[Start of section]
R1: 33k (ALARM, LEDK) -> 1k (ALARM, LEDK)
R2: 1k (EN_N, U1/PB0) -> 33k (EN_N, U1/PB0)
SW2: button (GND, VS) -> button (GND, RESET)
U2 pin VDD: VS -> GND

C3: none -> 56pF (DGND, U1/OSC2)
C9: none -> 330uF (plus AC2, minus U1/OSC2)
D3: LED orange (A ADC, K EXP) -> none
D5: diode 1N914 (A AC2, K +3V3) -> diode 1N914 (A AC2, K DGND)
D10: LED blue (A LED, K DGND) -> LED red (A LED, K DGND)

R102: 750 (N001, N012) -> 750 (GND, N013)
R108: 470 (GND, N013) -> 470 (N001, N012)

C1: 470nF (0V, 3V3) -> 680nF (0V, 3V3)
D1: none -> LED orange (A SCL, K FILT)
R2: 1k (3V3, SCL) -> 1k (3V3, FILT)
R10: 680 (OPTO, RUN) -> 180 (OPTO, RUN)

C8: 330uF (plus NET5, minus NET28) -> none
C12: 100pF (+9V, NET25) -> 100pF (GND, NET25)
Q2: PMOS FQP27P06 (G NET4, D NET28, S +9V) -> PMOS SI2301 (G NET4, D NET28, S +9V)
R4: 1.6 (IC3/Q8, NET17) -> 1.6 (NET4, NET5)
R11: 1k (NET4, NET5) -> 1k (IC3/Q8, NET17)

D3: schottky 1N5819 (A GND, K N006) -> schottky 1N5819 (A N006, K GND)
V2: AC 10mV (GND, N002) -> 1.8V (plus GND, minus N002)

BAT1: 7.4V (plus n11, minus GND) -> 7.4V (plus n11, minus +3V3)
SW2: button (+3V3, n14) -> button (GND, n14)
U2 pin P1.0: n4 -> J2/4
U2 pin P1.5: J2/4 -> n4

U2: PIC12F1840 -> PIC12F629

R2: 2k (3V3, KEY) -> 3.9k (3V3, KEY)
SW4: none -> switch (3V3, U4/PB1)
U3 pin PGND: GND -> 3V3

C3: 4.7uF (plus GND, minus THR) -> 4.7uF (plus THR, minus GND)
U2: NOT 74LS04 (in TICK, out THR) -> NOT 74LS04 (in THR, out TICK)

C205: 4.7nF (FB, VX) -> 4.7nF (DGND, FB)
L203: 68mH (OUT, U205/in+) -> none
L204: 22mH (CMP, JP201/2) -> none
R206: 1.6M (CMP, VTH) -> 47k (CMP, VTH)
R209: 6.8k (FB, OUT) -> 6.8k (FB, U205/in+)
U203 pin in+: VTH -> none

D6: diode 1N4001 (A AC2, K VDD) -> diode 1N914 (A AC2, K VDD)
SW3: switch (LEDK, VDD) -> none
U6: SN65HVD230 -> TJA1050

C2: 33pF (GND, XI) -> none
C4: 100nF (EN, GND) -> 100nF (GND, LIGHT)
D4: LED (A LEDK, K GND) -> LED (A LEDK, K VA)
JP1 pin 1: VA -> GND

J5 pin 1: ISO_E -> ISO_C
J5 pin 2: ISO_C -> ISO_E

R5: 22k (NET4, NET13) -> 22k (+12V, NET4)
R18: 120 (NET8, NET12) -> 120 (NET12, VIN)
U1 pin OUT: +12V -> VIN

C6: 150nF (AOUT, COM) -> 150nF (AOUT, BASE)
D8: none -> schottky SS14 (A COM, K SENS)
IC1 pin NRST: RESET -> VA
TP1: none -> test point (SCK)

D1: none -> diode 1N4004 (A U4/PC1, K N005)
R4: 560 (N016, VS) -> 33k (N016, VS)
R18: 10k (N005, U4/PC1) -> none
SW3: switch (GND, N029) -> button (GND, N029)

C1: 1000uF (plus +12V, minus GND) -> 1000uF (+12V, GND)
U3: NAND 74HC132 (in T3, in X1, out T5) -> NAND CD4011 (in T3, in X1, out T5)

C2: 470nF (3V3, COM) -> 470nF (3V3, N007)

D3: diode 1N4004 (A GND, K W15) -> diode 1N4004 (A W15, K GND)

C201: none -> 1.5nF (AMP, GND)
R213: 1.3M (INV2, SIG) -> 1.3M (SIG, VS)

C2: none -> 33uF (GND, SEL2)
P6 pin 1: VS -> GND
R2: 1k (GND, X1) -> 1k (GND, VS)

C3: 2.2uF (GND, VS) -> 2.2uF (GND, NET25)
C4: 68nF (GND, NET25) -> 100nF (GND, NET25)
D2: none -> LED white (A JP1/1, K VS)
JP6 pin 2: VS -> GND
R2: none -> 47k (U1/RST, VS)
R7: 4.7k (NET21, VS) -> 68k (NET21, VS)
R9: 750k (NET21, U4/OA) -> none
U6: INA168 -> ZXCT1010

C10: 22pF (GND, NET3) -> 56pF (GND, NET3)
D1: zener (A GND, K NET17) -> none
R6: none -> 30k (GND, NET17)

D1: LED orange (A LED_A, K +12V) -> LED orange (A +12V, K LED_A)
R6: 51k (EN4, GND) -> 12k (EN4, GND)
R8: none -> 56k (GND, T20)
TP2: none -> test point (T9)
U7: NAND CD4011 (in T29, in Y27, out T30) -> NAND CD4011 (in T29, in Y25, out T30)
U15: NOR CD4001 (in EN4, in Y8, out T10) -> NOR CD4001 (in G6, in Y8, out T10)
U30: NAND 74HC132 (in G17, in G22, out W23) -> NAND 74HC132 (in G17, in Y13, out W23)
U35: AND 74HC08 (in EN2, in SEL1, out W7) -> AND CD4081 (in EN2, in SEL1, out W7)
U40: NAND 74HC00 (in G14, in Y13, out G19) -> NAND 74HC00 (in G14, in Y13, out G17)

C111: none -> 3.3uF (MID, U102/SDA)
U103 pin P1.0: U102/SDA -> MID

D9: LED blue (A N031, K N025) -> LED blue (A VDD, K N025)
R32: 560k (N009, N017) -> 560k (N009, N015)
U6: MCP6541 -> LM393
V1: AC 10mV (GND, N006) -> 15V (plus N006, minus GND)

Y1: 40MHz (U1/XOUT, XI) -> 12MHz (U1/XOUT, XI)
[End of section]
## What you should do
Please retype each entry above exactly as it is written.

## Expected output
R1: 33k (ALARM, LEDK) -> 1k (ALARM, LEDK)
R2: 1k (EN_N, U1/PB0) -> 33k (EN_N, U1/PB0)
SW2: button (GND, VS) -> button (GND, RESET)
U2 pin VDD: VS -> GND

C3: none -> 56pF (DGND, U1/OSC2)
C9: none -> 330uF (plus AC2, minus U1/OSC2)
D3: LED orange (A ADC, K EXP) -> none
D5: diode 1N914 (A AC2, K +3V3) -> diode 1N914 (A AC2, K DGND)
D10: LED blue (A LED, K DGND) -> LED red (A LED, K DGND)

R102: 750 (N001, N012) -> 750 (GND, N013)
R108: 470 (GND, N013) -> 470 (N001, N012)

C1: 470nF (0V, 3V3) -> 680nF (0V, 3V3)
D1: none -> LED orange (A SCL, K FILT)
R2: 1k (3V3, SCL) -> 1k (3V3, FILT)
R10: 680 (OPTO, RUN) -> 180 (OPTO, RUN)

C8: 330uF (plus NET5, minus NET28) -> none
C12: 100pF (+9V, NET25) -> 100pF (GND, NET25)
Q2: PMOS FQP27P06 (G NET4, D NET28, S +9V) -> PMOS SI2301 (G NET4, D NET28, S +9V)
R4: 1.6 (IC3/Q8, NET17) -> 1.6 (NET4, NET5)
R11: 1k (NET4, NET5) -> 1k (IC3/Q8, NET17)

D3: schottky 1N5819 (A GND, K N006) -> schottky 1N5819 (A N006, K GND)
V2: AC 10mV (GND, N002) -> 1.8V (plus GND, minus N002)

BAT1: 7.4V (plus n11, minus GND) -> 7.4V (plus n11, minus +3V3)
SW2: button (+3V3, n14) -> button (GND, n14)
U2 pin P1.0: n4 -> J2/4
U2 pin P1.5: J2/4 -> n4

U2: PIC12F1840 -> PIC12F629

R2: 2k (3V3, KEY) -> 3.9k (3V3, KEY)
SW4: none -> switch (3V3, U4/PB1)
U3 pin PGND: GND -> 3V3

C3: 4.7uF (plus GND, minus THR) -> 4.7uF (plus THR, minus GND)
U2: NOT 74LS04 (in TICK, out THR) -> NOT 74LS04 (in THR, out TICK)

C205: 4.7nF (FB, VX) -> 4.7nF (DGND, FB)
L203: 68mH (OUT, U205/in+) -> none
L204: 22mH (CMP, JP201/2) -> none
R206: 1.6M (CMP, VTH) -> 47k (CMP, VTH)
R209: 6.8k (FB, OUT) -> 6.8k (FB, U205/in+)
U203 pin in+: VTH -> none

D6: diode 1N4001 (A AC2, K VDD) -> diode 1N914 (A AC2, K VDD)
SW3: switch (LEDK, VDD) -> none
U6: SN65HVD230 -> TJA1050

C2: 33pF (GND, XI) -> none
C4: 100nF (EN, GND) -> 100nF (GND, LIGHT)
D4: LED (A LEDK, K GND) -> LED (A LEDK, K VA)
JP1 pin 1: VA -> GND

J5 pin 1: ISO_E -> ISO_C
J5 pin 2: ISO_C -> ISO_E

R5: 22k (NET4, NET13) -> 22k (+12V, NET4)
R18: 120 (NET8, NET12) -> 120 (NET12, VIN)
U1 pin OUT: +12V -> VIN

C6: 150nF (AOUT, COM) -> 150nF (AOUT, BASE)
D8: none -> schottky SS14 (A COM, K SENS)
IC1 pin NRST: RESET -> VA
TP1: none -> test point (SCK)

D1: none -> diode 1N4004 (A U4/PC1, K N005)
R4: 560 (N016, VS) -> 33k (N016, VS)
R18: 10k (N005, U4/PC1) -> none
SW3: switch (GND, N029) -> button (GND, N029)

C1: 1000uF (plus +12V, minus GND) -> 1000uF (+12V, GND)
U3: NAND 74HC132 (in T3, in X1, out T5) -> NAND CD4011 (in T3, in X1, out T5)

C2: 470nF (3V3, COM) -> 470nF (3V3, N007)

D3: diode 1N4004 (A GND, K W15) -> diode 1N4004 (A W15, K GND)

C201: none -> 1.5nF (AMP, GND)
R213: 1.3M (INV2, SIG) -> 1.3M (SIG, VS)

C2: none -> 33uF (GND, SEL2)
P6 pin 1: VS -> GND
R2: 1k (GND, X1) -> 1k (GND, VS)

C3: 2.2uF (GND, VS) -> 2.2uF (GND, NET25)
C4: 68nF (GND, NET25) -> 100nF (GND, NET25)
D2: none -> LED white (A JP1/1, K VS)
JP6 pin 2: VS -> GND
R2: none -> 47k (U1/RST, VS)
R7: 4.7k (NET21, VS) -> 68k (NET21, VS)
R9: 750k (NET21, U4/OA) -> none
U6: INA168 -> ZXCT1010

C10: 22pF (GND, NET3) -> 56pF (GND, NET3)
D1: zener (A GND, K NET17) -> none
R6: none -> 30k (GND, NET17)

D1: LED orange (A LED_A, K +12V) -> LED orange (A +12V, K LED_A)
R6: 51k (EN4, GND) -> 12k (EN4, GND)
R8: none -> 56k (GND, T20)
TP2: none -> test point (T9)
U7: NAND CD4011 (in T29, in Y27, out T30) -> NAND CD4011 (in T29, in Y25, out T30)
U15: NOR CD4001 (in EN4, in Y8, out T10) -> NOR CD4001 (in G6, in Y8, out T10)
U30: NAND 74HC132 (in G17, in G22, out W23) -> NAND 74HC132 (in G17, in Y13, out W23)
U35: AND 74HC08 (in EN2, in SEL1, out W7) -> AND CD4081 (in EN2, in SEL1, out W7)
U40: NAND 74HC00 (in G14, in Y13, out G19) -> NAND 74HC00 (in G14, in Y13, out G17)

C111: none -> 3.3uF (MID, U102/SDA)
U103 pin P1.0: U102/SDA -> MID

D9: LED blue (A N031, K N025) -> LED blue (A VDD, K N025)
R32: 560k (N009, N017) -> 560k (N009, N015)
U6: MCP6541 -> LM393
V1: AC 10mV (GND, N006) -> 15V (plus N006, minus GND)

Y1: 40MHz (U1/XOUT, XI) -> 12MHz (U1/XOUT, XI)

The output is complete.